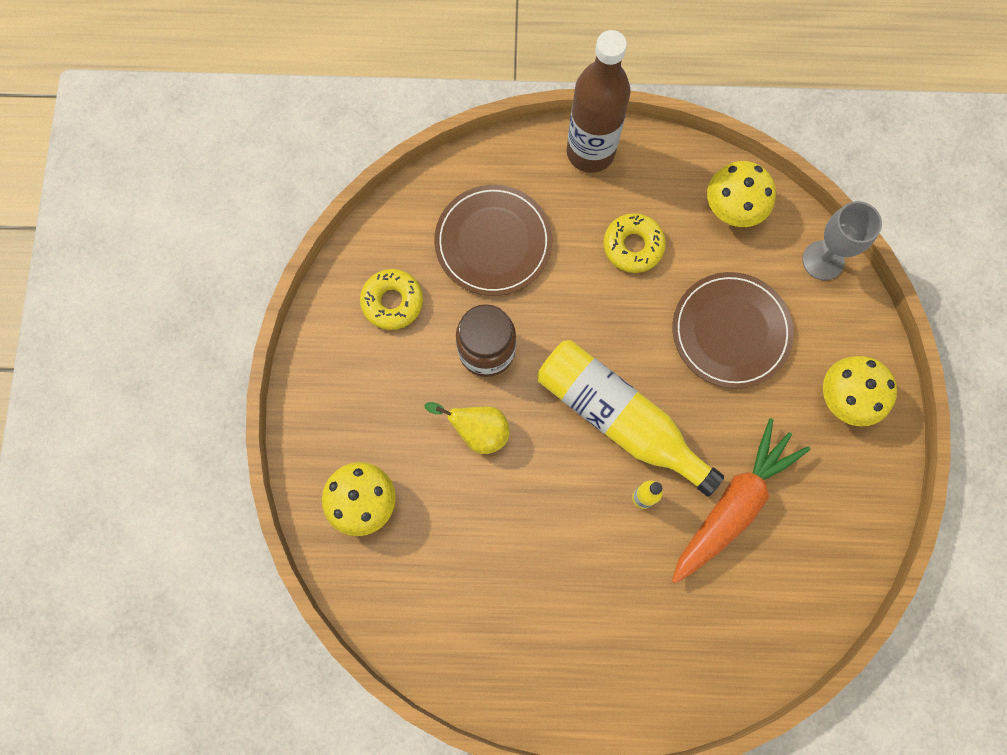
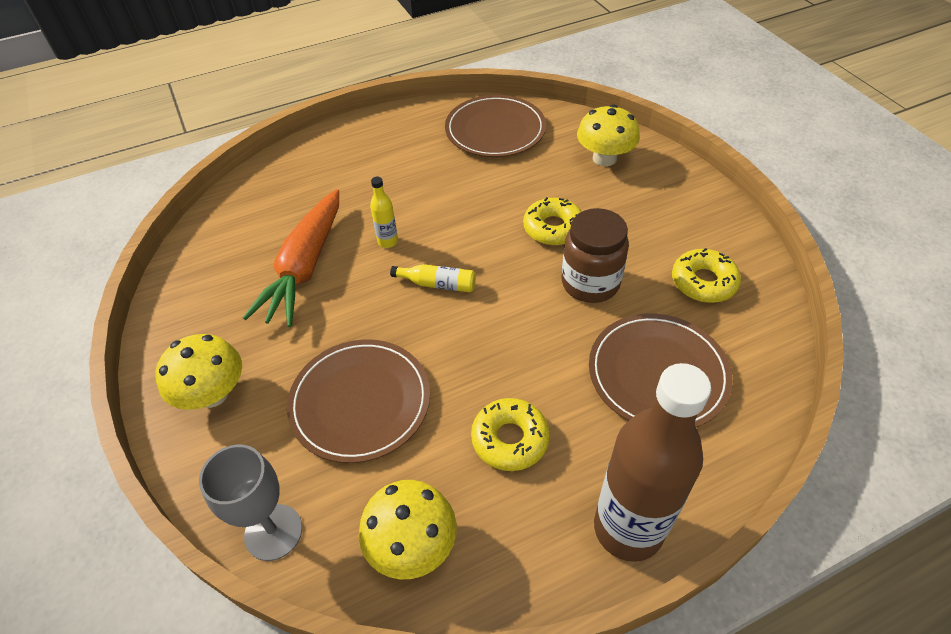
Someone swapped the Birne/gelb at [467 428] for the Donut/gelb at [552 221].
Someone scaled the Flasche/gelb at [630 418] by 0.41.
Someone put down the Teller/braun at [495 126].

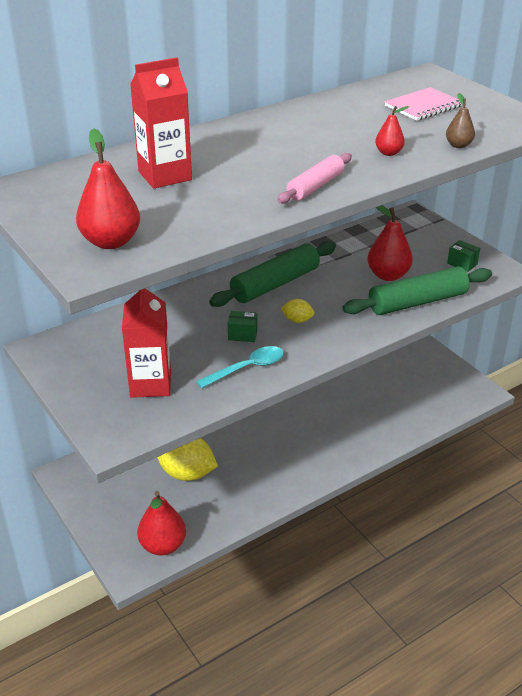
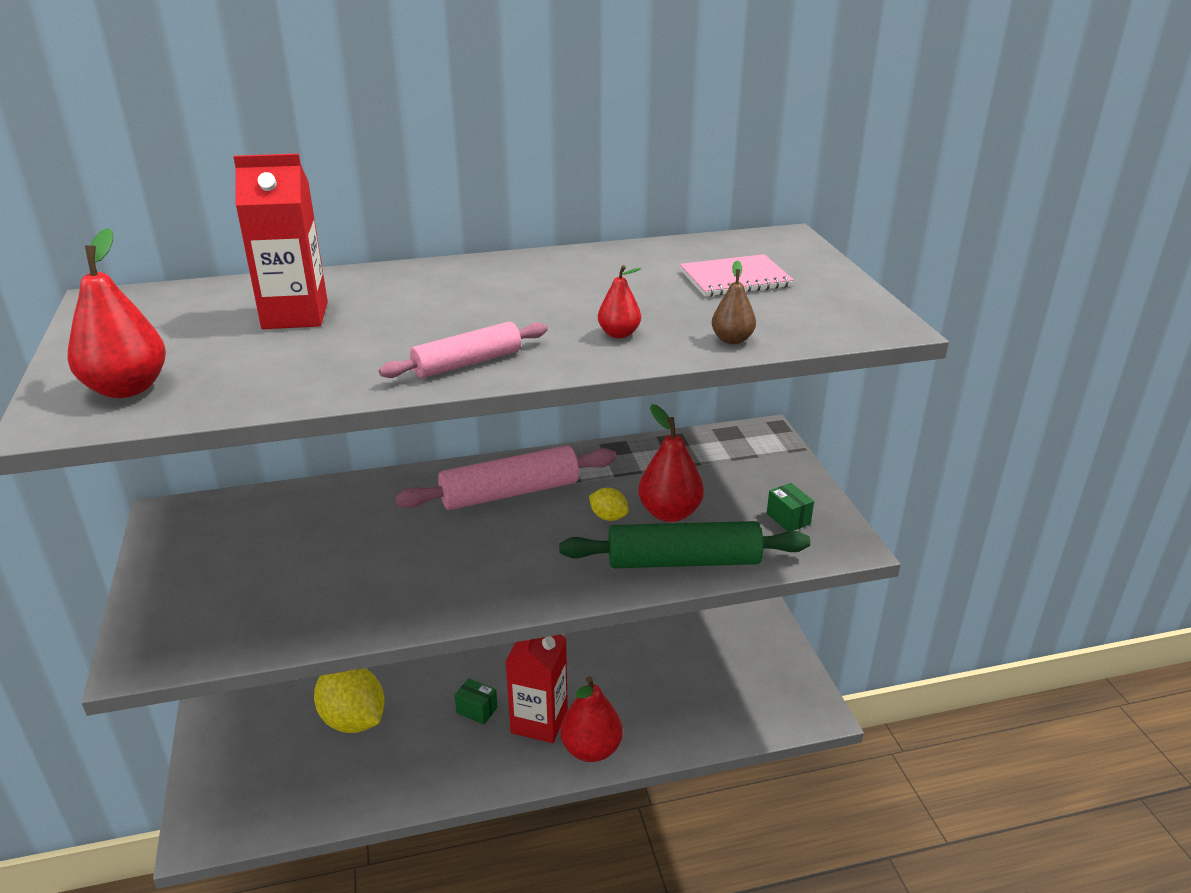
Someone carried the Getränkekarton/rot from [146 343] to [536 688].
Someone carried the Birne/rot from [161 523] to [591 719].
Someone took away the Löffel/türkis at [240 367].
Someone repainted the Nudelholz/grün at [272 274], which became the Nudelholz/rosa at [506 478].
Someone carried the Schachtel/grün from [242 326] to [476 701].
Someone carried the Zitrone/gelb from [297 311] to [609 504].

Task details >> Omitting the images, copy the listing exactly.

Task response >>
Someone swapped the Birne/gelb at [467 428] for the Donut/gelb at [552 221].
Someone scaled the Flasche/gelb at [630 418] by 0.41.
Someone put down the Teller/braun at [495 126].

Someone carried the Getränkekarton/rot from [146 343] to [536 688].
Someone carried the Birne/rot from [161 523] to [591 719].
Someone took away the Löffel/türkis at [240 367].
Someone repainted the Nudelholz/grün at [272 274], which became the Nudelholz/rosa at [506 478].
Someone carried the Schachtel/grün from [242 326] to [476 701].
Someone carried the Zitrone/gelb from [297 311] to [609 504].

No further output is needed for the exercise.